**WORK TO BE COMPLETED**. Every line with the string "puchar" in it belongs in your answer, so copy them all from the data.
[[ RECORDS FOR THIS TASK, beginning ]]
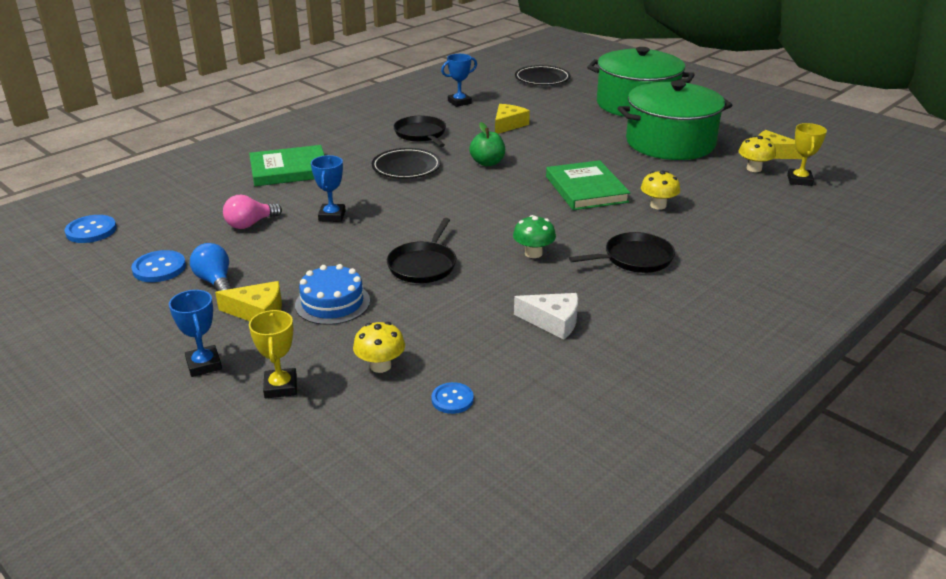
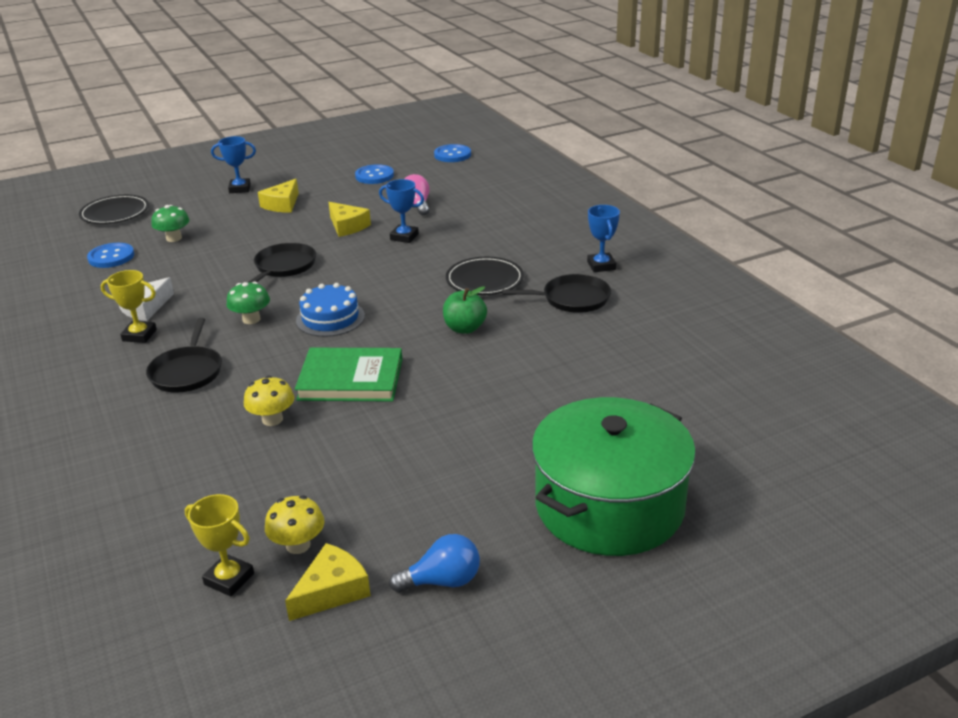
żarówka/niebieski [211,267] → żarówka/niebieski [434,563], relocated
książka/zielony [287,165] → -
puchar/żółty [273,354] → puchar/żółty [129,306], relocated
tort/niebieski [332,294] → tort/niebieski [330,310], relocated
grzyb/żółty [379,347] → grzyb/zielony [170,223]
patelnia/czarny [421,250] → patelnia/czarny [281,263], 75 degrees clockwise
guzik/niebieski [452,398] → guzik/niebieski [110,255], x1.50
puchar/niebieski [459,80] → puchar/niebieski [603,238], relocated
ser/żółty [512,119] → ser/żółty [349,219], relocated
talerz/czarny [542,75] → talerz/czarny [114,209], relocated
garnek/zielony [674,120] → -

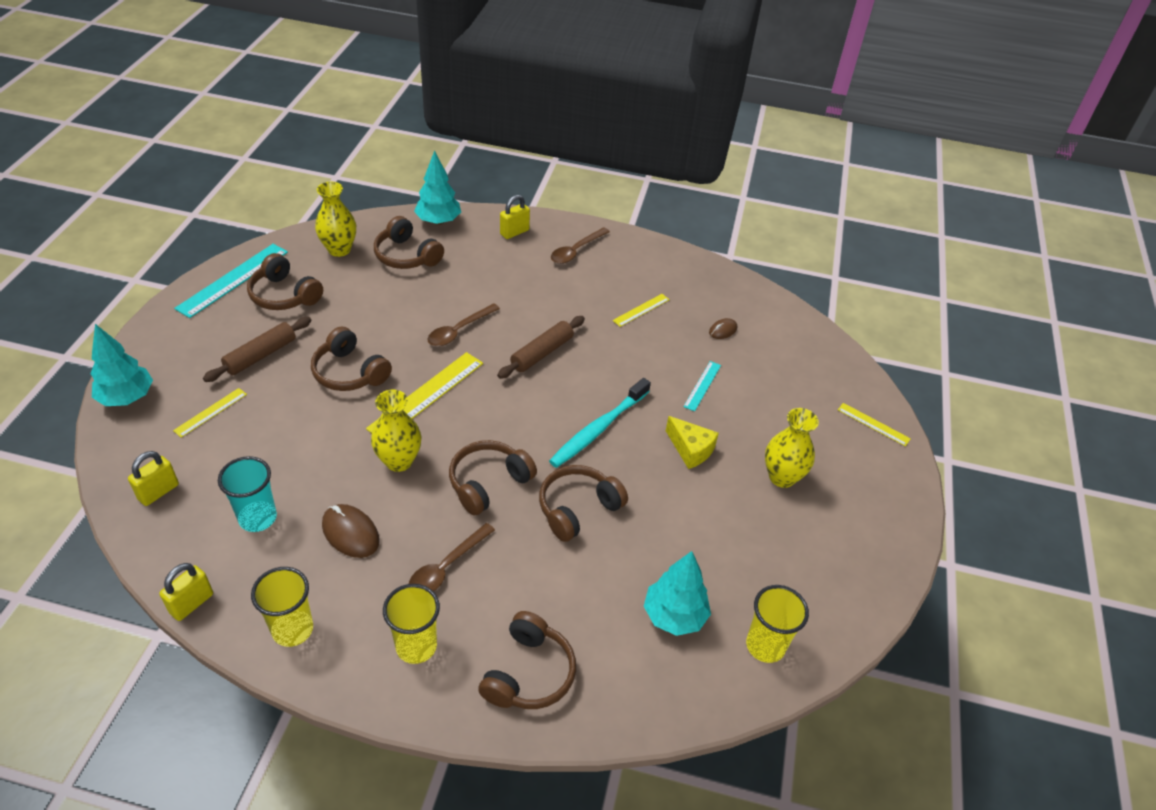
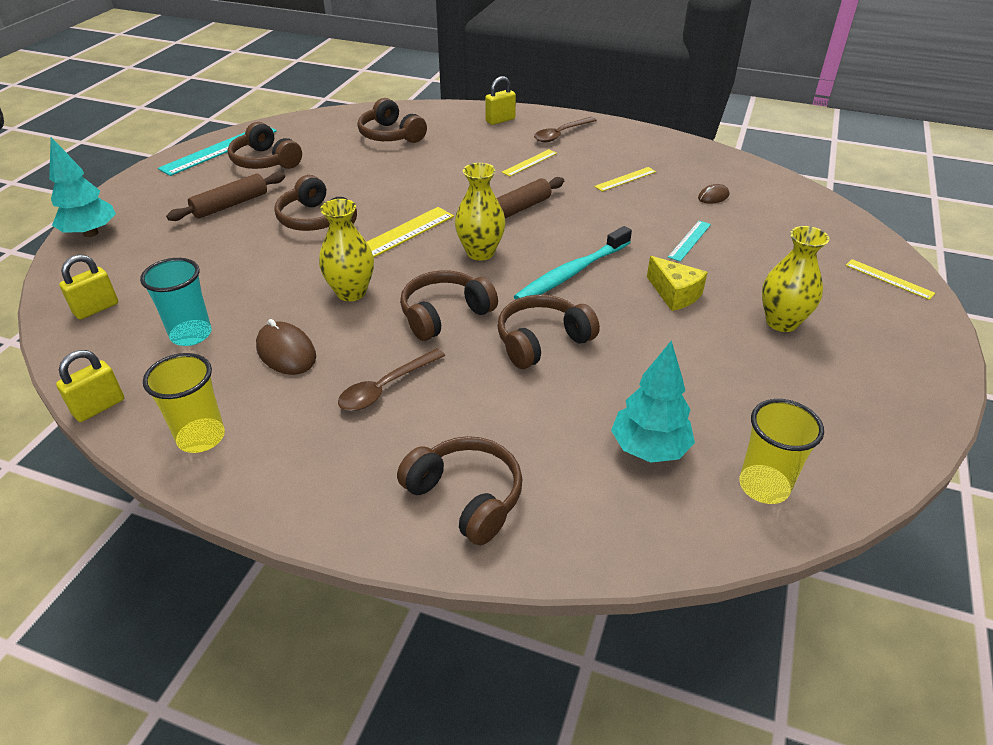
linijka/żółty [210,413] → linijka/żółty [529,162], relocated
wazon/żółty [335,219] → wazon/żółty [480,212], relocated
szklanka/żółty [411,624] → -
drzewko/turkusowy [437,187] → -
łyżka/brązowy [463,325] → -
słuchawki/brązowy [527,660] → słuchawki/brązowy [460,490], 75 degrees counterclockwise

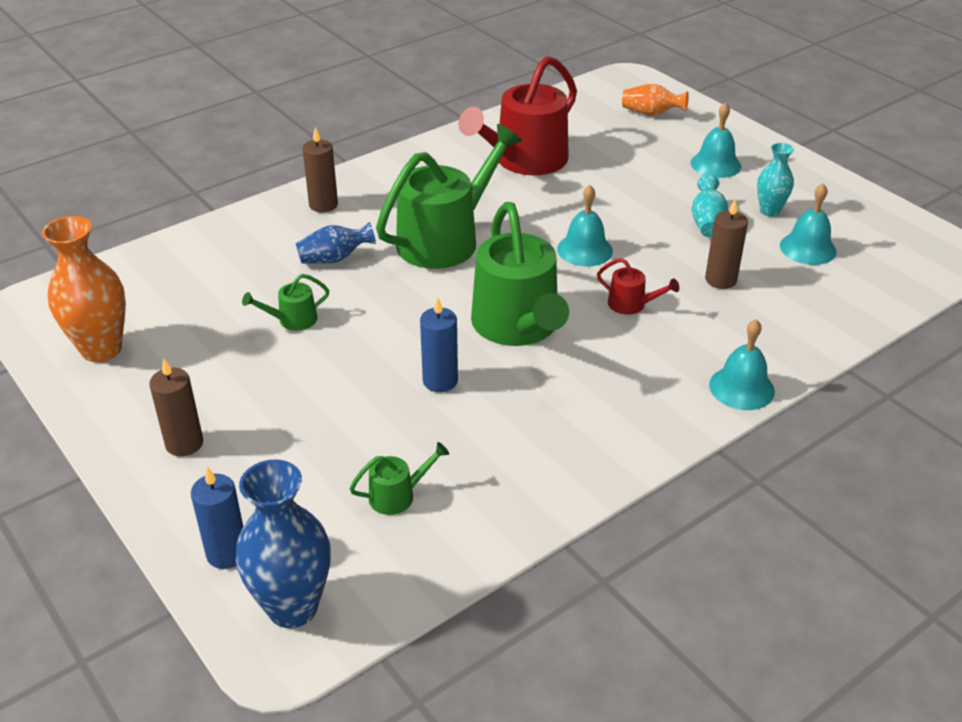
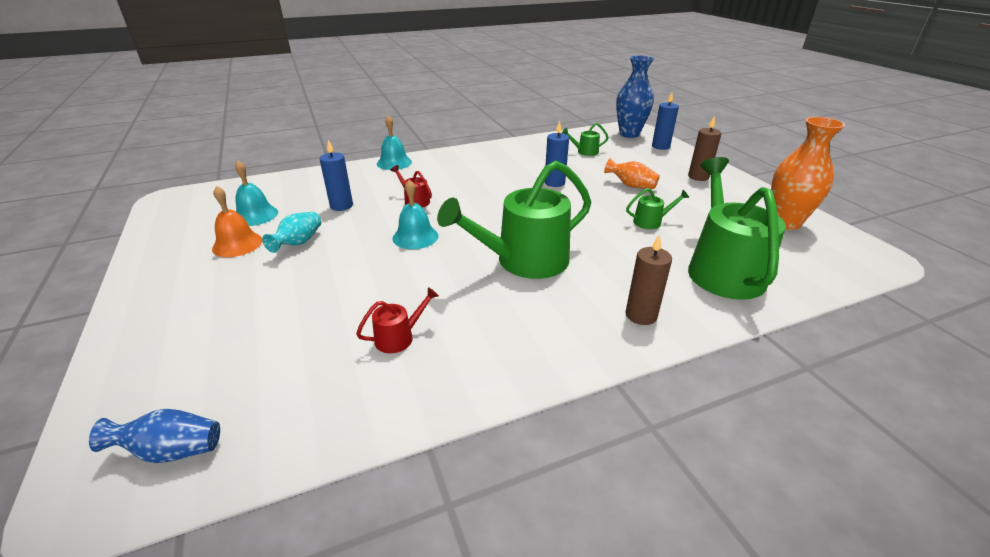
wazon/niebieski [336,243] → wazon/niebieski [154,436], relocated
konewka/czerwony [517,115] → konewka/czerwony [397,320], x0.43
konewka/zielony [520,274] → konewka/zielony [737,228], relocated
wazon/pomarańczowy [655,100] → wazon/pomarańczowy [632,173], relocated
dzwonek/turkusowy [716,140] → -
świeca/brązowy [726,244] → świeca/niebieski [336,175]
wazon/turkusowy [775,180] → dzwonek/pomarańczowy [237,221]

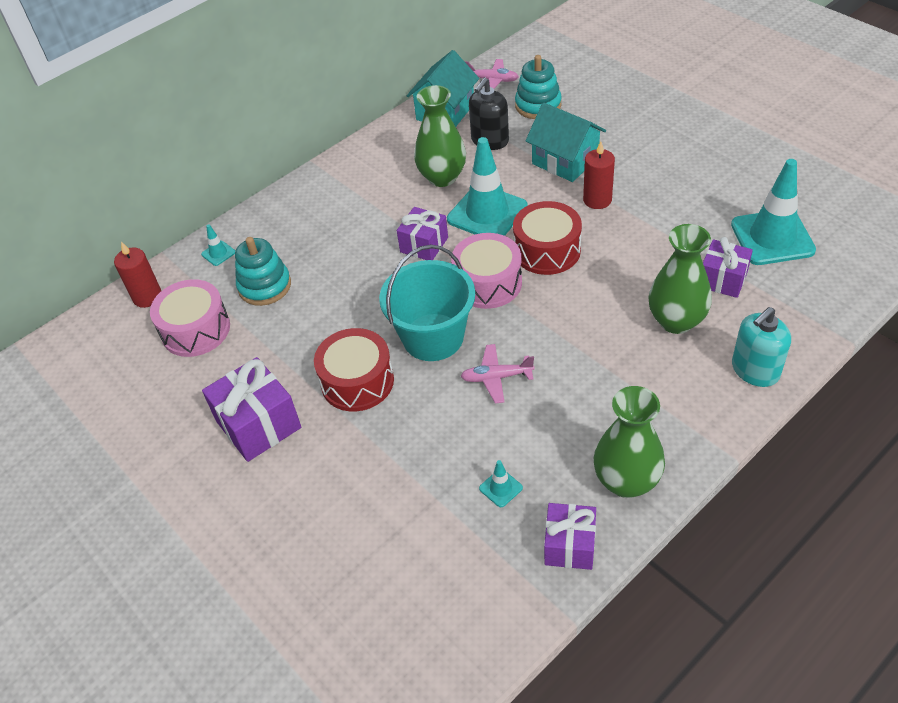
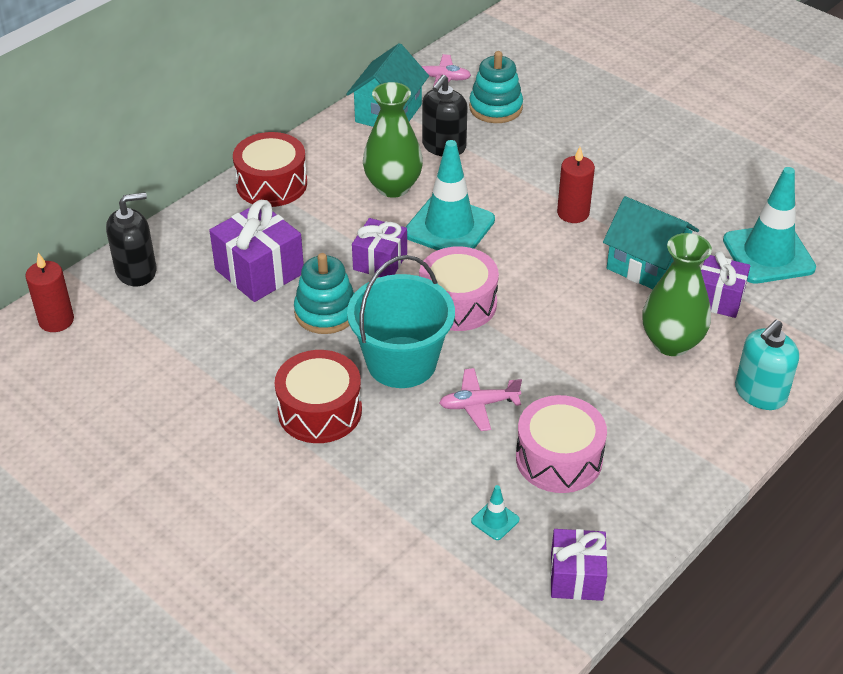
bęben/różowy [190,318] → bęben/różowy [561,444], relocated
pachołek/turkusowy [218,245] → dozownik mydła/czarny [131,239]
prezent/fioletowy [251,409] → prezent/fioletowy [256,251], relocated
zabawka nakładanka/turkusowy [263,271] → zabawka nakładanka/turkusowy [324,293], relocated
bęben/czerwony [547,238] → bęben/czerwony [270,169], relocated
domek/turkusowy [565,142] → domek/turkusowy [651,242], relocated
wazon/zielony [629,442] → -

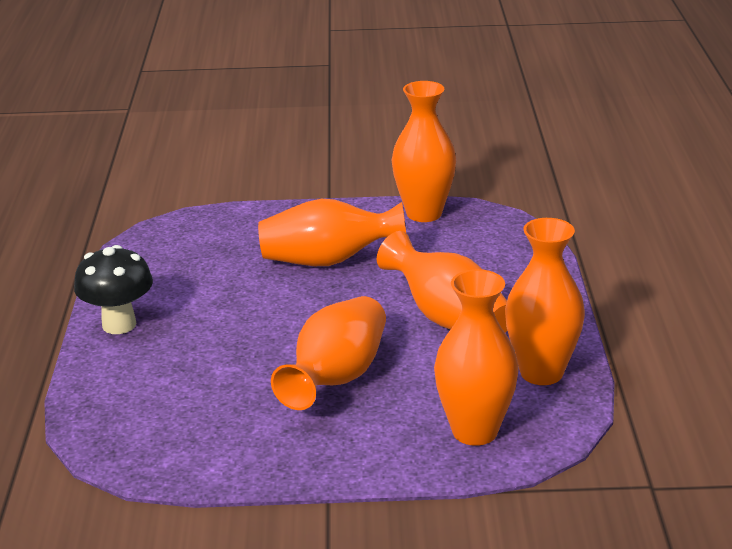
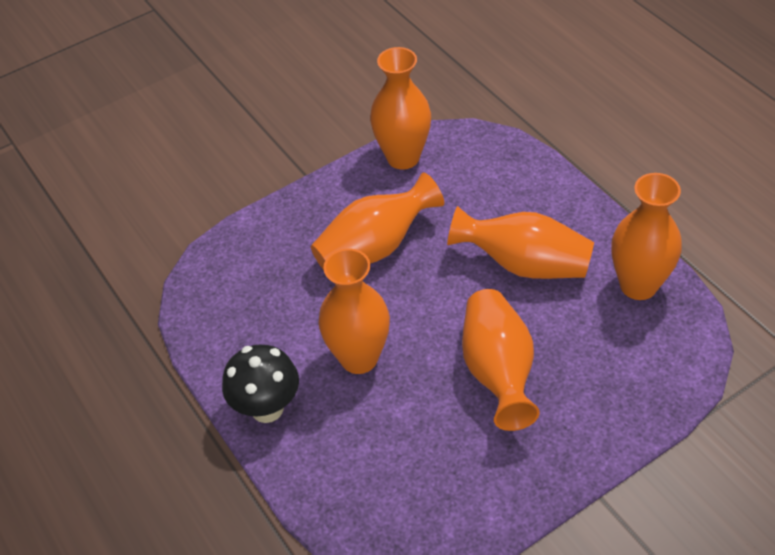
wazon/pomarańczowy [476,357] → wazon/pomarańczowy [354,311], relocated

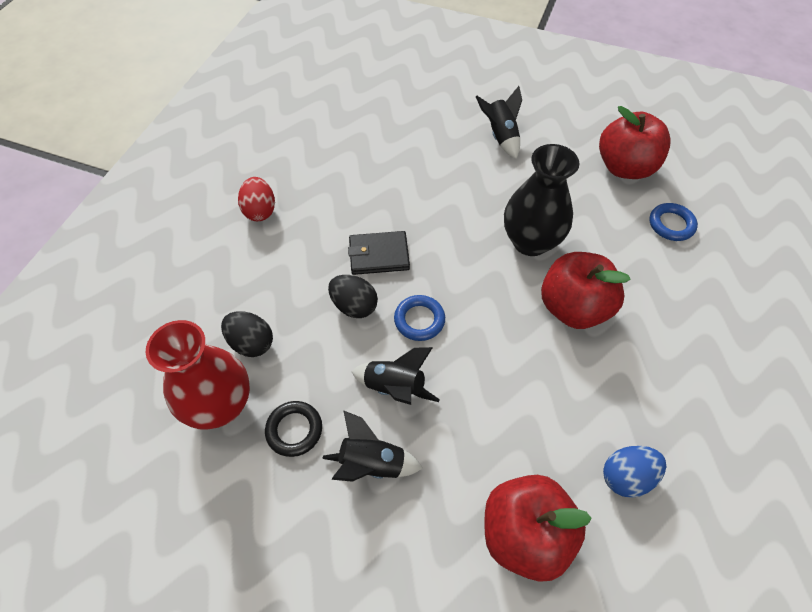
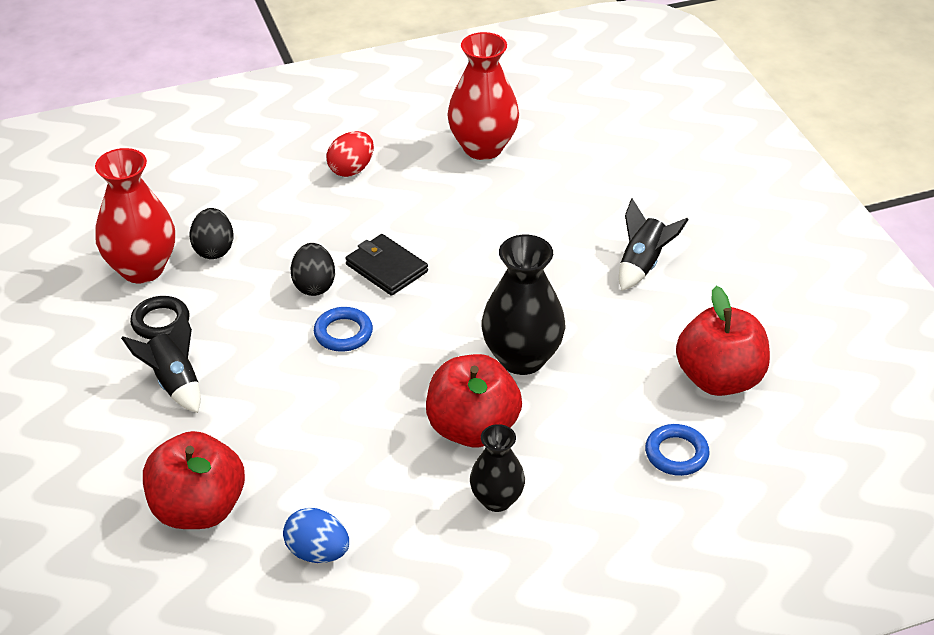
rakieta/czarny [395,376] → -
- → wazon/czerwony [483,96]
- → wazon/czarny [497,468]

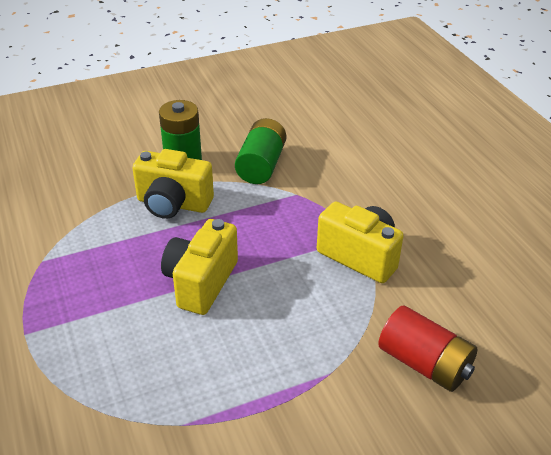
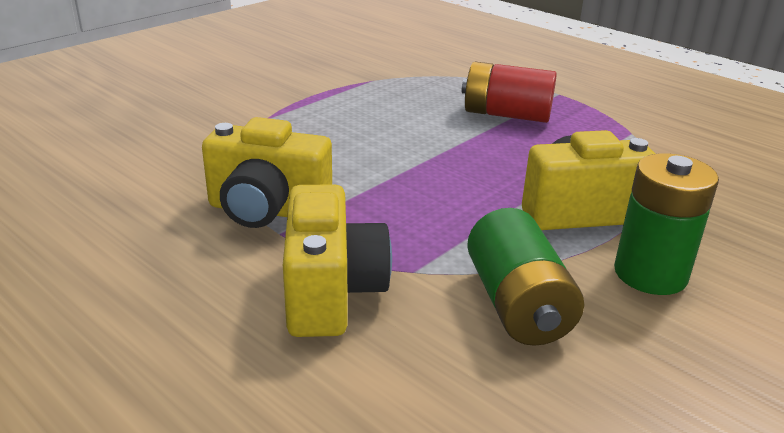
aparat fotograficzny/żółty [199,267] → aparat fotograficzny/żółty [337,260], relocated
bateria/czerwony [428,349] → bateria/czerwony [509,92], relocated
[[ RECORDS FOR THIS TASK, end ]]
**ANSWER BOX**.
puchar/żółty [273,354] → puchar/żółty [129,306], relocated
puchar/niebieski [459,80] → puchar/niebieski [603,238], relocated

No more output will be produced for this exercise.